-------- Data for this exercise

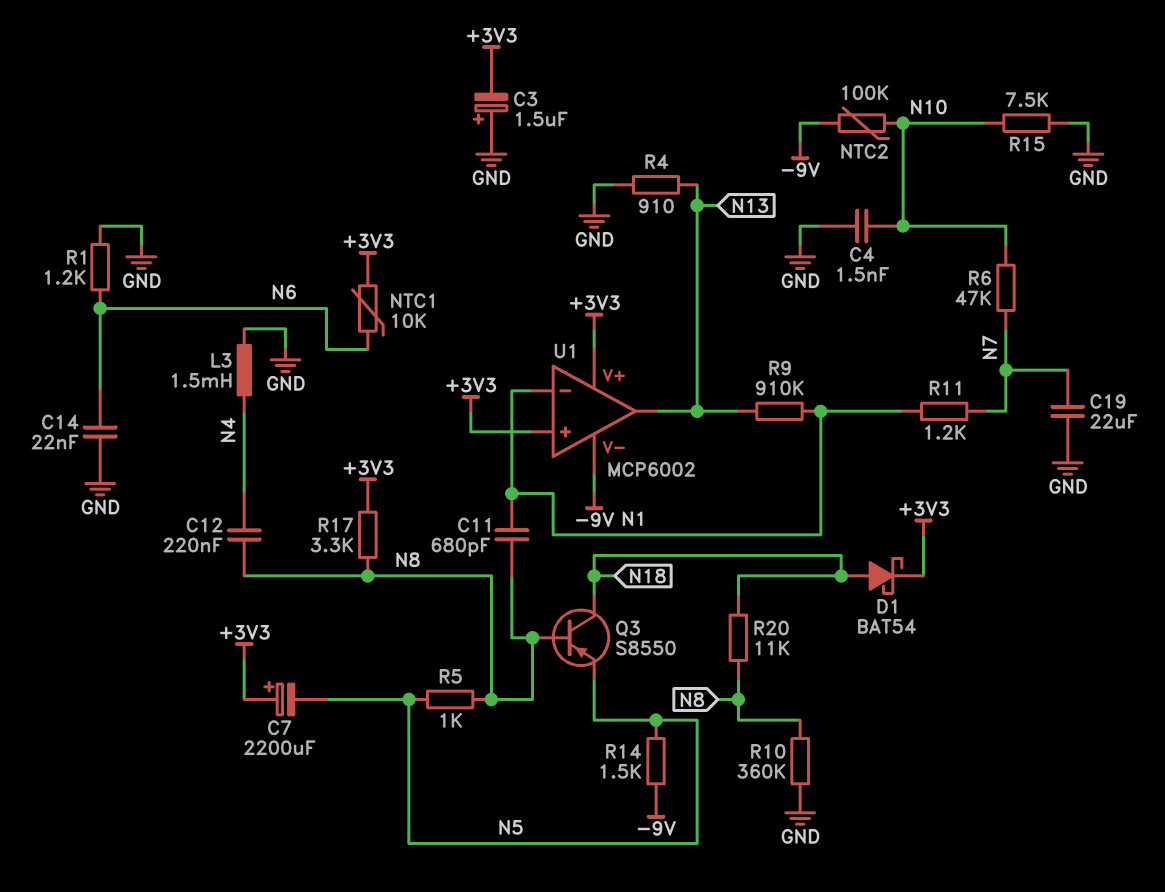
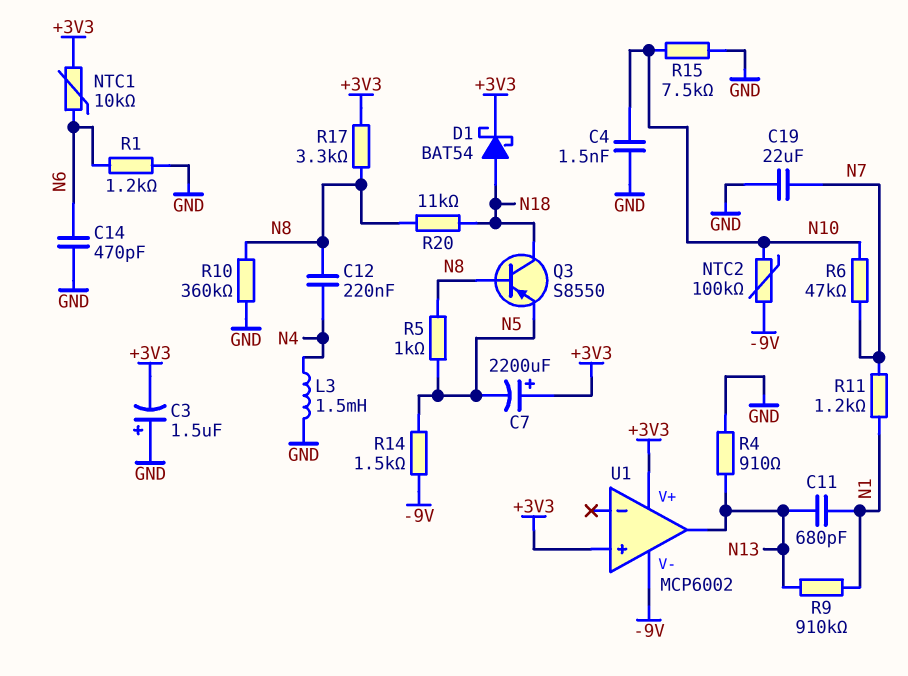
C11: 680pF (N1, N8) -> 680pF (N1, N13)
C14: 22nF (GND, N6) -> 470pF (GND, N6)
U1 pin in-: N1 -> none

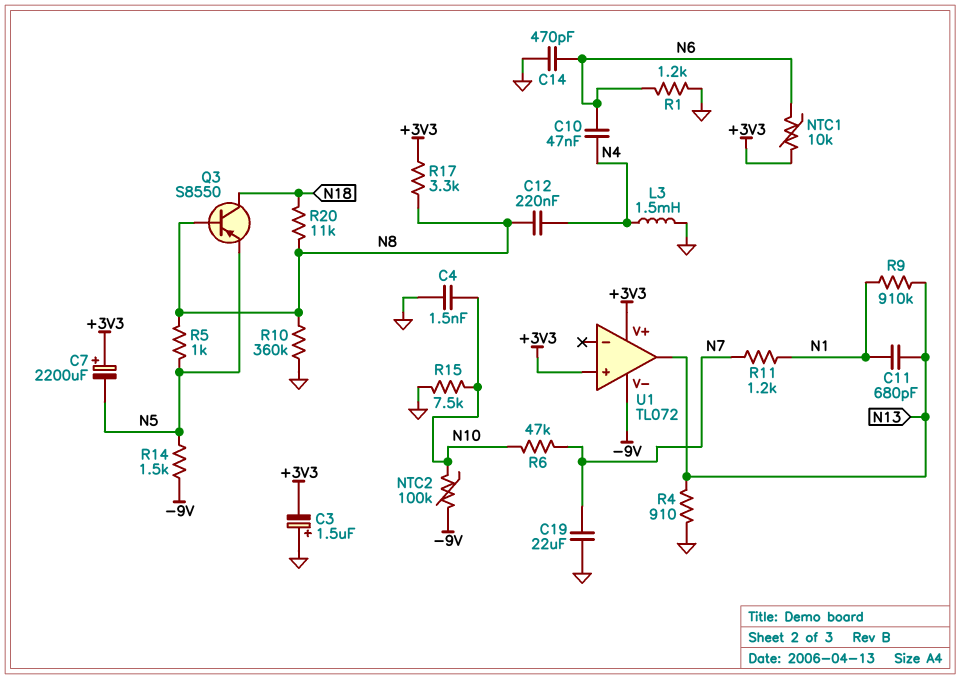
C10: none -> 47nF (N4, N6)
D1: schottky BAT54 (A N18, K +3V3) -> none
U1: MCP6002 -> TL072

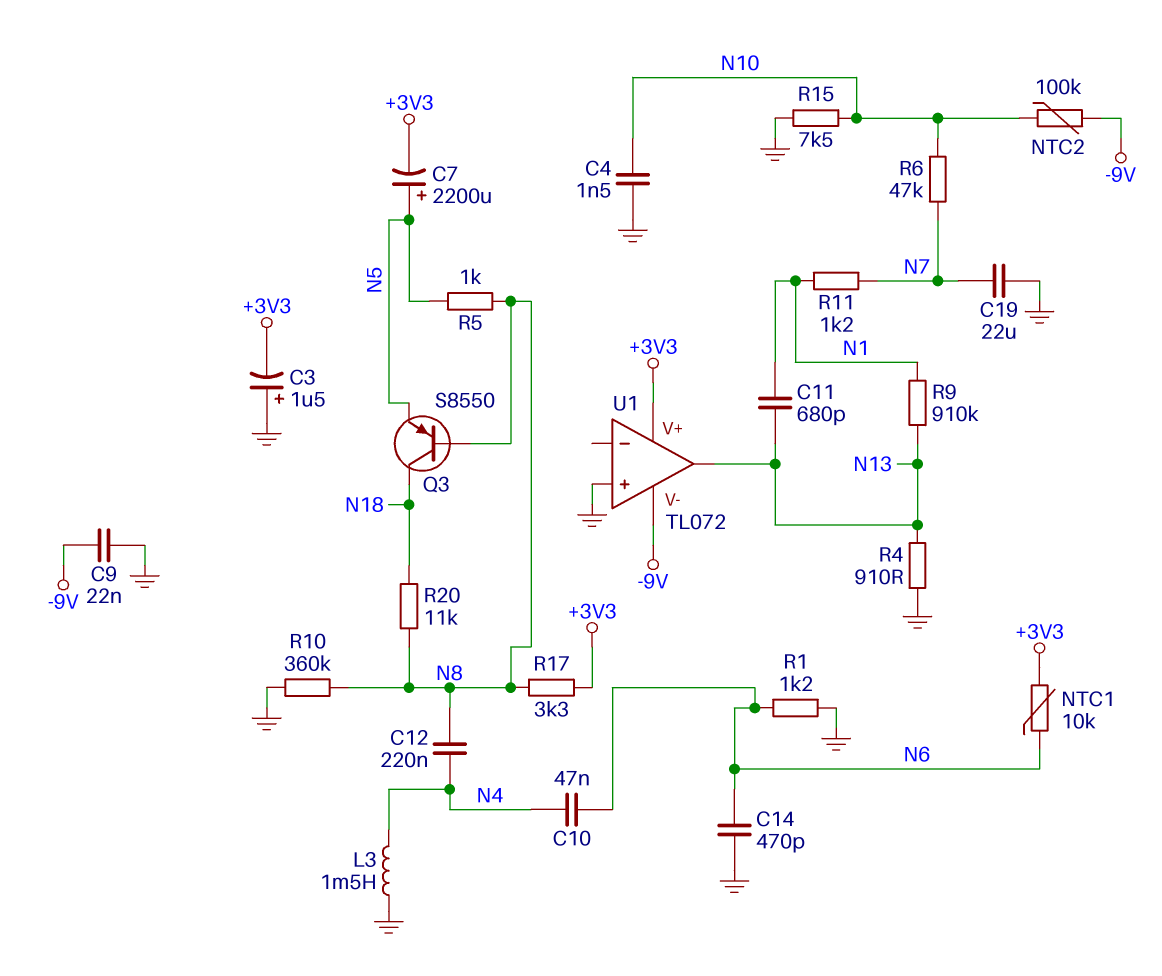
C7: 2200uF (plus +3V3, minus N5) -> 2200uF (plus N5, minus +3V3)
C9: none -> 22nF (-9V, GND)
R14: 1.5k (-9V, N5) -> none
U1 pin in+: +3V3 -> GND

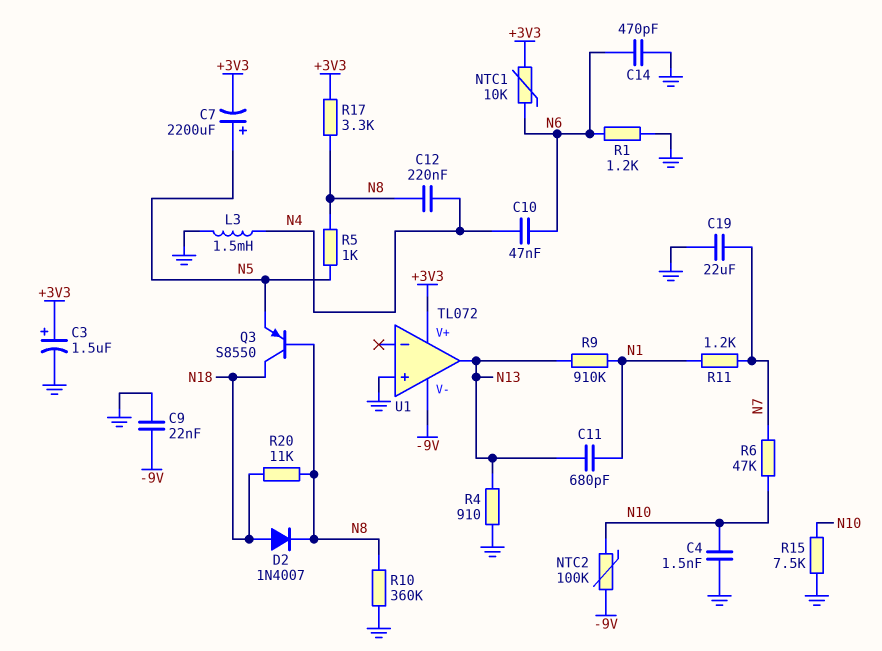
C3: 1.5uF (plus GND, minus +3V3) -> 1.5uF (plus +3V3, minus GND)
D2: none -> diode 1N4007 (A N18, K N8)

----------------

The answer is the lines above, word for word, from the first one through the one containing "C7: 2200uF (plus"; it includes no pictures.

__Solution for this task__
C11: 680pF (N1, N8) -> 680pF (N1, N13)
C14: 22nF (GND, N6) -> 470pF (GND, N6)
U1 pin in-: N1 -> none

C10: none -> 47nF (N4, N6)
D1: schottky BAT54 (A N18, K +3V3) -> none
U1: MCP6002 -> TL072

C7: 2200uF (plus +3V3, minus N5) -> 2200uF (plus N5, minus +3V3)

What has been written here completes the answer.